*** Opening of Data for analysis ***
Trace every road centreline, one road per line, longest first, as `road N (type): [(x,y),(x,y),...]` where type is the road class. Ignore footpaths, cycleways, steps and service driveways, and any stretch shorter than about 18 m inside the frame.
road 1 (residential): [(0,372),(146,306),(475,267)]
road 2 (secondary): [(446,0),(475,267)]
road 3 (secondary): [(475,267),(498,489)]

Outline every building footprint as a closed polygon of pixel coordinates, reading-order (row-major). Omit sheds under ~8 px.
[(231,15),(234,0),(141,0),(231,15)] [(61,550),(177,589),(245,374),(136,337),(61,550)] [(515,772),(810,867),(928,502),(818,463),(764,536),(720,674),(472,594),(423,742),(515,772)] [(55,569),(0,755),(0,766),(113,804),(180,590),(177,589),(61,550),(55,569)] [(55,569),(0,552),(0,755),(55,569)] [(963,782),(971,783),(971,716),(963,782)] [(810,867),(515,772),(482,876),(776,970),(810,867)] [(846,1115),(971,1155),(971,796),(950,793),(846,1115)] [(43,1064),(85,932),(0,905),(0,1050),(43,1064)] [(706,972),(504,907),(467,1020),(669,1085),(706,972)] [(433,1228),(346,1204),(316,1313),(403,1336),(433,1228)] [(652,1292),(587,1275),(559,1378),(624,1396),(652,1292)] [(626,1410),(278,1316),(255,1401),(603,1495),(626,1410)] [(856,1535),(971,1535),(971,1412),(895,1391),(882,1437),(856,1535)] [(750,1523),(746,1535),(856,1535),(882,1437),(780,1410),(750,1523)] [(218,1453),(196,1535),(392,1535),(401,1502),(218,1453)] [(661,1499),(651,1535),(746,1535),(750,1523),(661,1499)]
*** Close of Data for analysis ***
■ Work item ■
All records are to be written out exactly.

■ Answer ■
Trace every road centreline, one road per line, longest first, as `road N (type): [(x,y),(x,y),...]` where type is the road class. Ignore footpaths, cycleways, steps and service driveways, and any stretch shorter than about 18 m inside the frame.
road 1 (residential): [(0,372),(146,306),(475,267)]
road 2 (secondary): [(446,0),(475,267)]
road 3 (secondary): [(475,267),(498,489)]

Outline every building footprint as a closed polygon of pixel coordinates, reading-order (row-major). Omit sheds under ~8 px.
[(231,15),(234,0),(141,0),(231,15)] [(61,550),(177,589),(245,374),(136,337),(61,550)] [(515,772),(810,867),(928,502),(818,463),(764,536),(720,674),(472,594),(423,742),(515,772)] [(55,569),(0,755),(0,766),(113,804),(180,590),(177,589),(61,550),(55,569)] [(55,569),(0,552),(0,755),(55,569)] [(963,782),(971,783),(971,716),(963,782)] [(810,867),(515,772),(482,876),(776,970),(810,867)] [(846,1115),(971,1155),(971,796),(950,793),(846,1115)] [(43,1064),(85,932),(0,905),(0,1050),(43,1064)] [(706,972),(504,907),(467,1020),(669,1085),(706,972)] [(433,1228),(346,1204),(316,1313),(403,1336),(433,1228)] [(652,1292),(587,1275),(559,1378),(624,1396),(652,1292)] [(626,1410),(278,1316),(255,1401),(603,1495),(626,1410)] [(856,1535),(971,1535),(971,1412),(895,1391),(882,1437),(856,1535)] [(750,1523),(746,1535),(856,1535),(882,1437),(780,1410),(750,1523)] [(218,1453),(196,1535),(392,1535),(401,1502),(218,1453)] [(661,1499),(651,1535),(746,1535),(750,1523),(661,1499)]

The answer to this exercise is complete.